#### ASSIGNMENT:
Line by line, give the data again exactly as it appears, but without pictures.

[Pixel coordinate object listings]
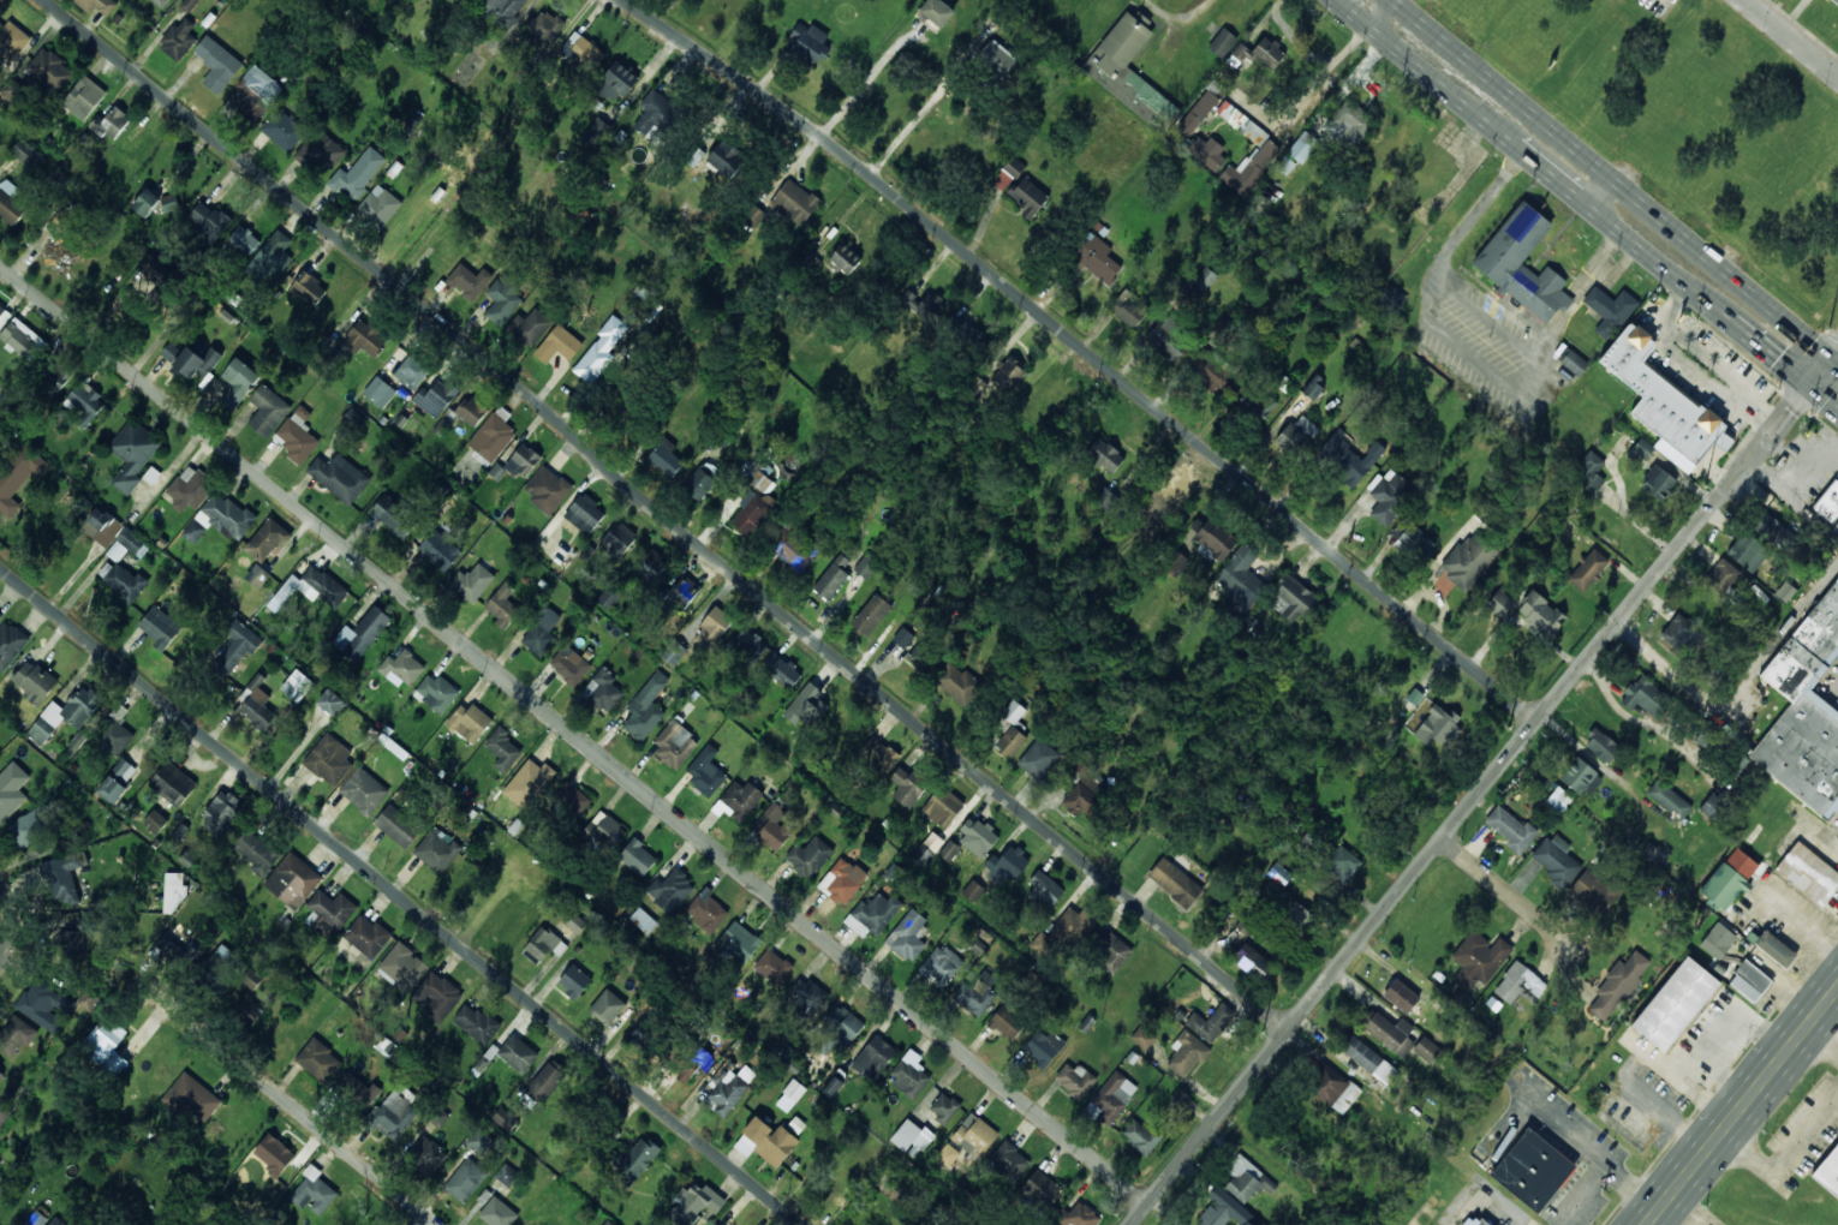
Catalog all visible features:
building: (717, 0)
building: (1834, 2)
building: (160, 3)
building: (99, 5)
building: (188, 5)
building: (503, 9)
building: (937, 12)
building: (544, 28)
building: (179, 40)
building: (13, 41)
building: (1223, 42)
building: (811, 43)
building: (582, 52)
building: (1262, 53)
building: (998, 58)
building: (218, 64)
building: (51, 70)
road: (867, 81)
building: (616, 82)
building: (258, 93)
building: (84, 98)
road: (927, 106)
building: (1199, 112)
building: (654, 115)
building: (1355, 121)
building: (111, 123)
building: (1241, 123)
building: (283, 129)
building: (1303, 147)
building: (323, 151)
building: (27, 153)
building: (1208, 153)
road: (1538, 154)
building: (725, 161)
building: (1250, 169)
building: (358, 173)
building: (1008, 174)
road: (1613, 175)
building: (1027, 196)
building: (11, 202)
building: (795, 202)
building: (146, 203)
building: (379, 206)
building: (209, 221)
building: (244, 241)
building: (1512, 243)
building: (63, 252)
building: (846, 258)
building: (1095, 258)
building: (271, 259)
building: (158, 273)
building: (1205, 278)
building: (469, 281)
building: (306, 285)
building: (1394, 297)
building: (503, 300)
building: (922, 301)
building: (1129, 308)
building: (1609, 309)
building: (4, 316)
building: (529, 327)
building: (1169, 338)
building: (365, 339)
building: (24, 340)
road: (1767, 343)
building: (559, 345)
road: (1834, 346)
building: (601, 350)
building: (171, 351)
road: (1085, 351)
road: (1834, 353)
traffic signals: (1780, 354)
building: (197, 361)
road: (1819, 363)
building: (1572, 366)
building: (413, 371)
building: (1211, 372)
building: (1010, 373)
building: (53, 378)
building: (239, 382)
building: (1314, 389)
road: (1823, 389)
building: (380, 392)
building: (436, 397)
building: (84, 403)
building: (1664, 403)
building: (1254, 407)
traffic signals: (1783, 408)
building: (268, 410)
building: (472, 410)
building: (354, 419)
road: (1767, 427)
building: (493, 435)
building: (1297, 435)
building: (298, 436)
building: (1643, 448)
building: (133, 453)
building: (1106, 456)
building: (666, 458)
building: (1349, 458)
building: (523, 461)
building: (1590, 472)
building: (17, 474)
building: (759, 476)
building: (340, 477)
building: (700, 483)
building: (1658, 483)
building: (190, 488)
building: (547, 489)
building: (1388, 495)
building: (1106, 500)
building: (1828, 503)
building: (1169, 504)
building: (752, 512)
road: (659, 513)
building: (585, 514)
building: (394, 516)
building: (220, 519)
building: (107, 525)
building: (1771, 529)
building: (1214, 537)
building: (619, 539)
building: (266, 540)
building: (1415, 542)
building: (128, 545)
building: (794, 548)
building: (440, 550)
building: (1748, 552)
building: (1177, 563)
building: (1466, 563)
building: (866, 566)
building: (651, 568)
building: (1588, 570)
building: (258, 576)
building: (1722, 576)
building: (833, 578)
building: (122, 580)
building: (1241, 580)
building: (471, 582)
building: (311, 588)
building: (684, 590)
building: (1785, 592)
building: (609, 598)
building: (1294, 598)
building: (1501, 603)
building: (502, 606)
building: (872, 614)
building: (1541, 614)
building: (1, 617)
building: (716, 624)
building: (161, 626)
building: (541, 632)
building: (362, 634)
building: (1683, 635)
building: (903, 637)
building: (10, 644)
building: (750, 647)
building: (234, 648)
building: (673, 652)
building: (923, 659)
building: (570, 666)
building: (403, 667)
building: (782, 671)
building: (34, 681)
building: (959, 684)
building: (297, 685)
building: (603, 690)
building: (436, 693)
building: (1644, 696)
building: (331, 702)
building: (257, 707)
building: (806, 707)
building: (646, 708)
building: (1805, 711)
building: (65, 714)
building: (1010, 716)
building: (469, 722)
building: (1438, 726)
building: (115, 731)
road: (571, 733)
building: (1011, 741)
building: (675, 745)
building: (1602, 746)
building: (503, 749)
building: (879, 755)
building: (1038, 759)
building: (330, 760)
building: (706, 771)
building: (1582, 777)
building: (117, 782)
building: (529, 783)
building: (172, 785)
building: (909, 786)
building: (1083, 789)
building: (11, 790)
building: (364, 791)
building: (740, 799)
building: (572, 800)
building: (1669, 800)
building: (943, 807)
building: (1712, 807)
building: (221, 812)
building: (155, 822)
building: (398, 826)
building: (772, 827)
building: (28, 828)
building: (1510, 828)
building: (605, 832)
building: (978, 837)
building: (927, 850)
building: (257, 851)
building: (437, 851)
building: (950, 851)
road: (1426, 851)
building: (1654, 854)
building: (809, 857)
building: (638, 858)
building: (1557, 860)
building: (1006, 864)
building: (1343, 864)
building: (1808, 873)
building: (1279, 875)
building: (65, 878)
building: (1729, 878)
building: (293, 880)
building: (843, 881)
road: (1493, 881)
building: (1176, 882)
building: (671, 890)
building: (1044, 890)
building: (973, 891)
building: (1594, 891)
building: (174, 893)
road: (400, 899)
building: (707, 911)
building: (329, 912)
building: (1296, 913)
building: (873, 915)
road: (12, 920)
building: (576, 924)
building: (1074, 924)
road: (1573, 928)
building: (367, 936)
building: (908, 936)
building: (72, 937)
building: (1718, 941)
building: (739, 943)
building: (544, 946)
building: (1775, 949)
building: (1111, 953)
building: (1479, 959)
building: (1253, 962)
building: (940, 966)
building: (772, 967)
building: (402, 968)
building: (575, 981)
building: (1750, 981)
building: (1520, 984)
building: (1618, 985)
building: (977, 994)
building: (437, 996)
building: (807, 996)
building: (1402, 996)
building: (89, 998)
building: (1676, 1004)
building: (46, 1005)
building: (607, 1007)
building: (1007, 1022)
building: (1211, 1022)
building: (476, 1024)
building: (838, 1030)
building: (1391, 1033)
building: (16, 1035)
building: (640, 1035)
building: (1143, 1038)
building: (109, 1044)
building: (1044, 1047)
building: (1427, 1049)
building: (514, 1053)
building: (1188, 1053)
building: (874, 1057)
building: (319, 1060)
building: (1370, 1062)
building: (909, 1074)
building: (1, 1077)
building: (548, 1079)
building: (1076, 1080)
building: (834, 1086)
building: (1334, 1089)
building: (358, 1090)
building: (795, 1090)
building: (730, 1091)
building: (192, 1097)
building: (1113, 1097)
building: (1179, 1098)
road: (1742, 1105)
building: (944, 1108)
building: (3, 1112)
building: (395, 1113)
road: (298, 1116)
building: (505, 1119)
building: (911, 1136)
building: (1140, 1136)
building: (479, 1140)
building: (767, 1142)
building: (275, 1155)
building: (427, 1155)
building: (948, 1155)
building: (1010, 1156)
building: (635, 1158)
building: (1533, 1170)
building: (1829, 1172)
building: (507, 1175)
building: (1246, 1179)
building: (466, 1180)
building: (1042, 1189)
building: (314, 1192)
building: (695, 1202)
building: (1224, 1210)
building: (497, 1213)
building: (38, 1218)
building: (57, 1222)
building: (1482, 1222)
building: (608, 1223)
building: (716, 1224)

#### OUTPUT OF THE TASK:
Catalog all visible features:
building: (717, 0)
building: (1834, 2)
building: (160, 3)
building: (99, 5)
building: (188, 5)
building: (503, 9)
building: (937, 12)
building: (544, 28)
building: (179, 40)
building: (13, 41)
building: (1223, 42)
building: (811, 43)
building: (582, 52)
building: (1262, 53)
building: (998, 58)
building: (218, 64)
building: (51, 70)
road: (867, 81)
building: (616, 82)
building: (258, 93)
building: (84, 98)
road: (927, 106)
building: (1199, 112)
building: (654, 115)
building: (1355, 121)
building: (111, 123)
building: (1241, 123)
building: (283, 129)
building: (1303, 147)
building: (323, 151)
building: (27, 153)
building: (1208, 153)
road: (1538, 154)
building: (725, 161)
building: (1250, 169)
building: (358, 173)
building: (1008, 174)
road: (1613, 175)
building: (1027, 196)
building: (11, 202)
building: (795, 202)
building: (146, 203)
building: (379, 206)
building: (209, 221)
building: (244, 241)
building: (1512, 243)
building: (63, 252)
building: (846, 258)
building: (1095, 258)
building: (271, 259)
building: (158, 273)
building: (1205, 278)
building: (469, 281)
building: (306, 285)
building: (1394, 297)
building: (503, 300)
building: (922, 301)
building: (1129, 308)
building: (1609, 309)
building: (4, 316)
building: (529, 327)
building: (1169, 338)
building: (365, 339)
building: (24, 340)
road: (1767, 343)
building: (559, 345)
road: (1834, 346)
building: (601, 350)
building: (171, 351)
road: (1085, 351)
road: (1834, 353)
traffic signals: (1780, 354)
building: (197, 361)
road: (1819, 363)
building: (1572, 366)
building: (413, 371)
building: (1211, 372)
building: (1010, 373)
building: (53, 378)
building: (239, 382)
building: (1314, 389)
road: (1823, 389)
building: (380, 392)
building: (436, 397)
building: (84, 403)
building: (1664, 403)
building: (1254, 407)
traffic signals: (1783, 408)
building: (268, 410)
building: (472, 410)
building: (354, 419)
road: (1767, 427)
building: (493, 435)
building: (1297, 435)
building: (298, 436)
building: (1643, 448)
building: (133, 453)
building: (1106, 456)
building: (666, 458)
building: (1349, 458)
building: (523, 461)
building: (1590, 472)
building: (17, 474)
building: (759, 476)
building: (340, 477)
building: (700, 483)
building: (1658, 483)
building: (190, 488)
building: (547, 489)
building: (1388, 495)
building: (1106, 500)
building: (1828, 503)
building: (1169, 504)
building: (752, 512)
road: (659, 513)
building: (585, 514)
building: (394, 516)
building: (220, 519)
building: (107, 525)
building: (1771, 529)
building: (1214, 537)
building: (619, 539)
building: (266, 540)
building: (1415, 542)
building: (128, 545)
building: (794, 548)
building: (440, 550)
building: (1748, 552)
building: (1177, 563)
building: (1466, 563)
building: (866, 566)
building: (651, 568)
building: (1588, 570)
building: (258, 576)
building: (1722, 576)
building: (833, 578)
building: (122, 580)
building: (1241, 580)
building: (471, 582)
building: (311, 588)
building: (684, 590)
building: (1785, 592)
building: (609, 598)
building: (1294, 598)
building: (1501, 603)
building: (502, 606)
building: (872, 614)
building: (1541, 614)
building: (1, 617)
building: (716, 624)
building: (161, 626)
building: (541, 632)
building: (362, 634)
building: (1683, 635)
building: (903, 637)
building: (10, 644)
building: (750, 647)
building: (234, 648)
building: (673, 652)
building: (923, 659)
building: (570, 666)
building: (403, 667)
building: (782, 671)
building: (34, 681)
building: (959, 684)
building: (297, 685)
building: (603, 690)
building: (436, 693)
building: (1644, 696)
building: (331, 702)
building: (257, 707)
building: (806, 707)
building: (646, 708)
building: (1805, 711)
building: (65, 714)
building: (1010, 716)
building: (469, 722)
building: (1438, 726)
building: (115, 731)
road: (571, 733)
building: (1011, 741)
building: (675, 745)
building: (1602, 746)
building: (503, 749)
building: (879, 755)
building: (1038, 759)
building: (330, 760)
building: (706, 771)
building: (1582, 777)
building: (117, 782)
building: (529, 783)
building: (172, 785)
building: (909, 786)
building: (1083, 789)
building: (11, 790)
building: (364, 791)
building: (740, 799)
building: (572, 800)
building: (1669, 800)
building: (943, 807)
building: (1712, 807)
building: (221, 812)
building: (155, 822)
building: (398, 826)
building: (772, 827)
building: (28, 828)
building: (1510, 828)
building: (605, 832)
building: (978, 837)
building: (927, 850)
building: (257, 851)
building: (437, 851)
building: (950, 851)
road: (1426, 851)
building: (1654, 854)
building: (809, 857)
building: (638, 858)
building: (1557, 860)
building: (1006, 864)
building: (1343, 864)
building: (1808, 873)
building: (1279, 875)
building: (65, 878)
building: (1729, 878)
building: (293, 880)
building: (843, 881)
road: (1493, 881)
building: (1176, 882)
building: (671, 890)
building: (1044, 890)
building: (973, 891)
building: (1594, 891)
building: (174, 893)
road: (400, 899)
building: (707, 911)
building: (329, 912)
building: (1296, 913)
building: (873, 915)
road: (12, 920)
building: (576, 924)
building: (1074, 924)
road: (1573, 928)
building: (367, 936)
building: (908, 936)
building: (72, 937)
building: (1718, 941)
building: (739, 943)
building: (544, 946)
building: (1775, 949)
building: (1111, 953)
building: (1479, 959)
building: (1253, 962)
building: (940, 966)
building: (772, 967)
building: (402, 968)
building: (575, 981)
building: (1750, 981)
building: (1520, 984)
building: (1618, 985)
building: (977, 994)
building: (437, 996)
building: (807, 996)
building: (1402, 996)
building: (89, 998)
building: (1676, 1004)
building: (46, 1005)
building: (607, 1007)
building: (1007, 1022)
building: (1211, 1022)
building: (476, 1024)
building: (838, 1030)
building: (1391, 1033)
building: (16, 1035)
building: (640, 1035)
building: (1143, 1038)
building: (109, 1044)
building: (1044, 1047)
building: (1427, 1049)
building: (514, 1053)
building: (1188, 1053)
building: (874, 1057)
building: (319, 1060)
building: (1370, 1062)
building: (909, 1074)
building: (1, 1077)
building: (548, 1079)
building: (1076, 1080)
building: (834, 1086)
building: (1334, 1089)
building: (358, 1090)
building: (795, 1090)
building: (730, 1091)
building: (192, 1097)
building: (1113, 1097)
building: (1179, 1098)
road: (1742, 1105)
building: (944, 1108)
building: (3, 1112)
building: (395, 1113)
road: (298, 1116)
building: (505, 1119)
building: (911, 1136)
building: (1140, 1136)
building: (479, 1140)
building: (767, 1142)
building: (275, 1155)
building: (427, 1155)
building: (948, 1155)
building: (1010, 1156)
building: (635, 1158)
building: (1533, 1170)
building: (1829, 1172)
building: (507, 1175)
building: (1246, 1179)
building: (466, 1180)
building: (1042, 1189)
building: (314, 1192)
building: (695, 1202)
building: (1224, 1210)
building: (497, 1213)
building: (38, 1218)
building: (57, 1222)
building: (1482, 1222)
building: (608, 1223)
building: (716, 1224)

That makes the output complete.